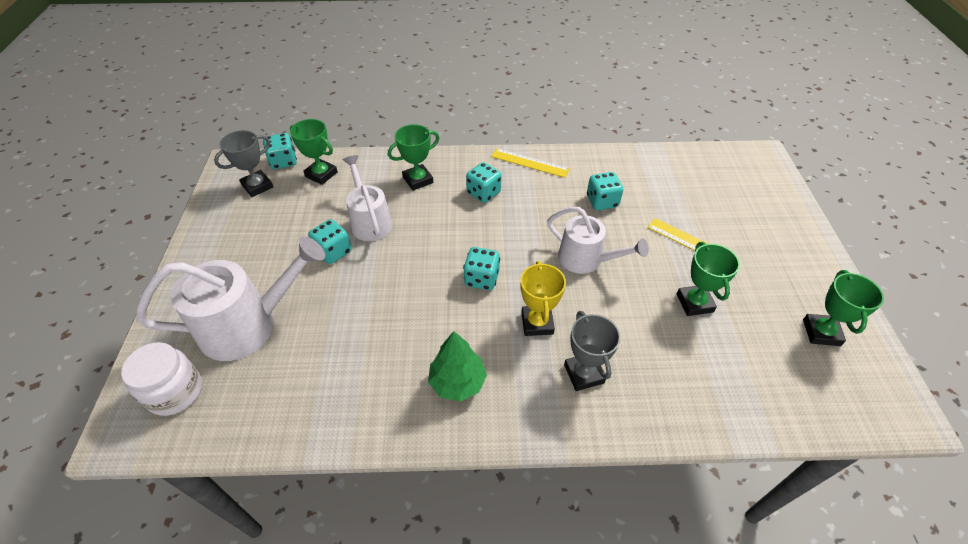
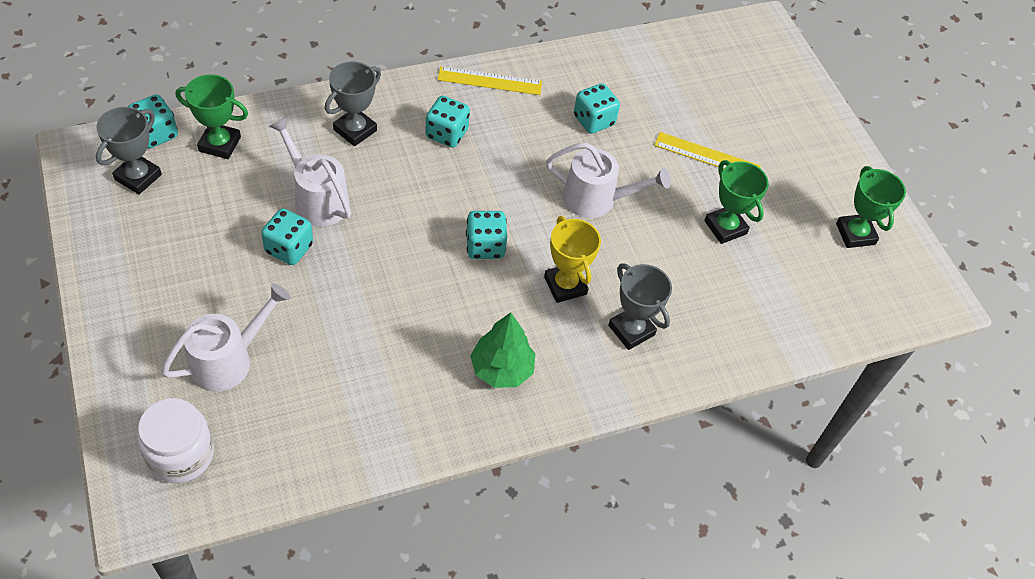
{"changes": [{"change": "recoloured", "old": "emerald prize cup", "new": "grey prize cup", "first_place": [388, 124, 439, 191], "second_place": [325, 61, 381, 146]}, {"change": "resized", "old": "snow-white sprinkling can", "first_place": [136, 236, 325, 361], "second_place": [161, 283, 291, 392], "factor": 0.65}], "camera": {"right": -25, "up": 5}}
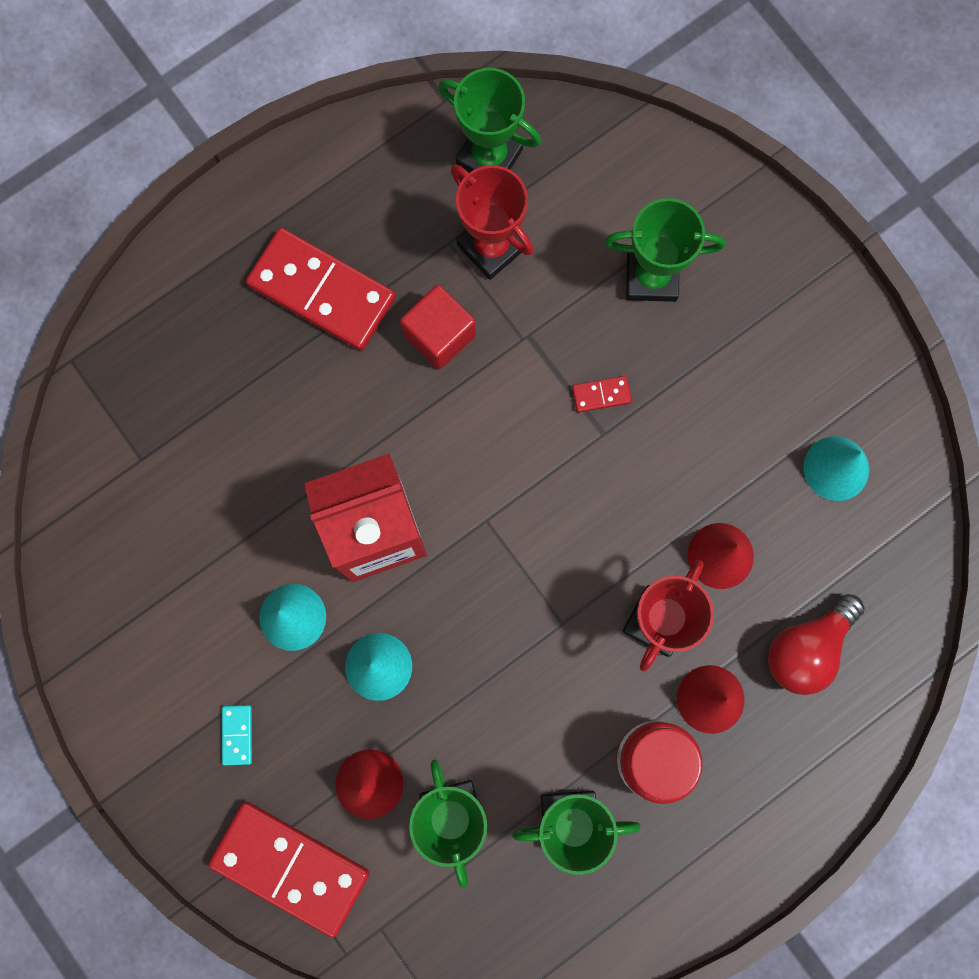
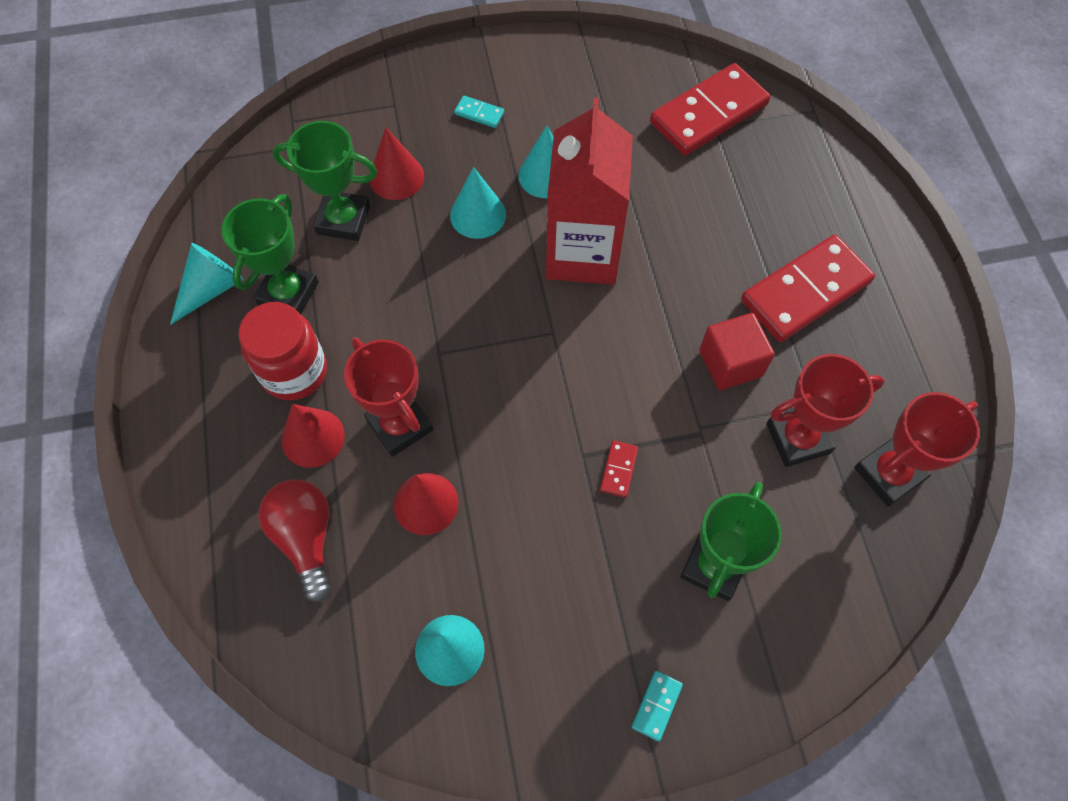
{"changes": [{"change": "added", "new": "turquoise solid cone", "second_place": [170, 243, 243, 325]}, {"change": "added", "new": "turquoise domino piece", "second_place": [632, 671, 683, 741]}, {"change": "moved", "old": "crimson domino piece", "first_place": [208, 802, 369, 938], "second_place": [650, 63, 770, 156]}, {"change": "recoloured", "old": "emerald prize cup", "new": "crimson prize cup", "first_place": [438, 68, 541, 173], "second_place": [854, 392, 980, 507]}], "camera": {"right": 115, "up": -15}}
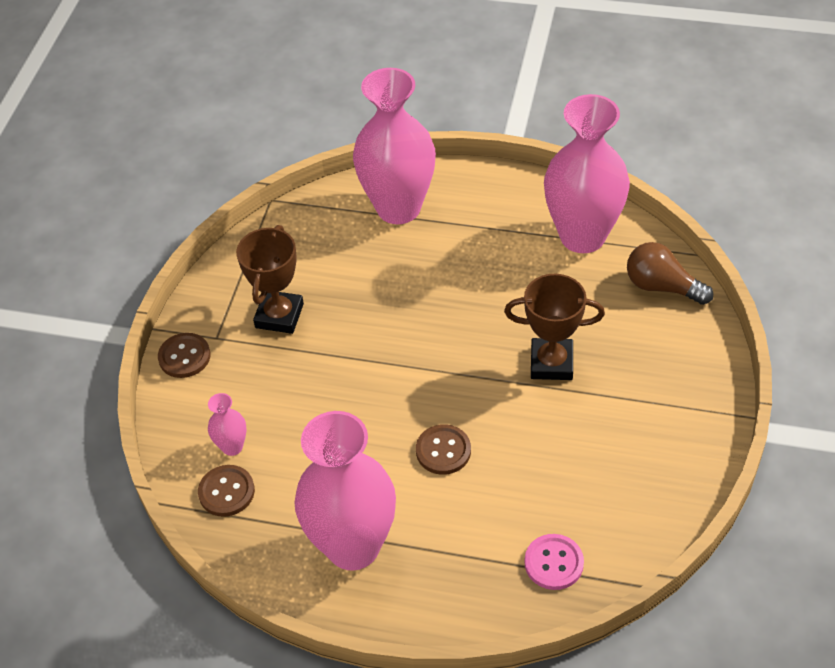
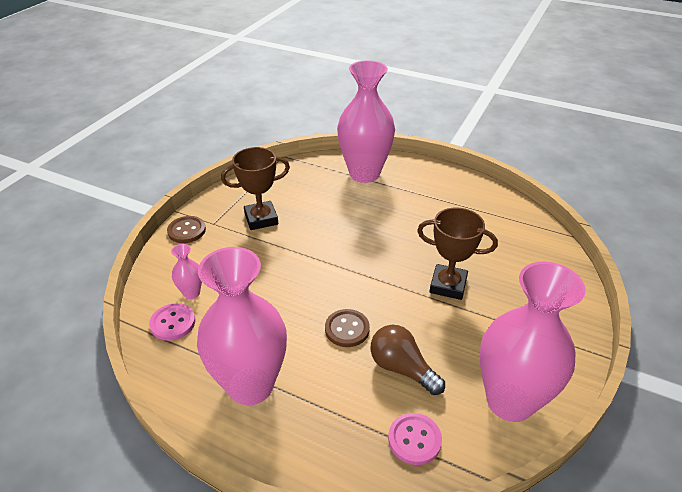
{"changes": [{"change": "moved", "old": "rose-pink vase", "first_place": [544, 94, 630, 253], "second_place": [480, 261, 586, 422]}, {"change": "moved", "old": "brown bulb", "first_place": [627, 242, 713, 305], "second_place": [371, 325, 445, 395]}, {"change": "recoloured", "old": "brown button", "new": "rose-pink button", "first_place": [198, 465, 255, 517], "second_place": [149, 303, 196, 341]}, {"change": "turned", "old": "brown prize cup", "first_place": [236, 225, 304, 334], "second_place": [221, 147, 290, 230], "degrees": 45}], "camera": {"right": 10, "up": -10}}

- [Problem description]: Print every line of the listing exactly, please, and leave the images out.

- [Result of the task]:
{"changes": [{"change": "recoloured", "old": "emerald prize cup", "new": "grey prize cup", "first_place": [388, 124, 439, 191], "second_place": [325, 61, 381, 146]}, {"change": "resized", "old": "snow-white sprinkling can", "first_place": [136, 236, 325, 361], "second_place": [161, 283, 291, 392], "factor": 0.65}], "camera": {"right": -25, "up": 5}}
{"changes": [{"change": "added", "new": "turquoise solid cone", "second_place": [170, 243, 243, 325]}, {"change": "added", "new": "turquoise domino piece", "second_place": [632, 671, 683, 741]}, {"change": "moved", "old": "crimson domino piece", "first_place": [208, 802, 369, 938], "second_place": [650, 63, 770, 156]}, {"change": "recoloured", "old": "emerald prize cup", "new": "crimson prize cup", "first_place": [438, 68, 541, 173], "second_place": [854, 392, 980, 507]}], "camera": {"right": 115, "up": -15}}
{"changes": [{"change": "moved", "old": "rose-pink vase", "first_place": [544, 94, 630, 253], "second_place": [480, 261, 586, 422]}, {"change": "moved", "old": "brown bulb", "first_place": [627, 242, 713, 305], "second_place": [371, 325, 445, 395]}, {"change": "recoloured", "old": "brown button", "new": "rose-pink button", "first_place": [198, 465, 255, 517], "second_place": [149, 303, 196, 341]}, {"change": "turned", "old": "brown prize cup", "first_place": [236, 225, 304, 334], "second_place": [221, 147, 290, 230], "degrees": 45}], "camera": {"right": 10, "up": -10}}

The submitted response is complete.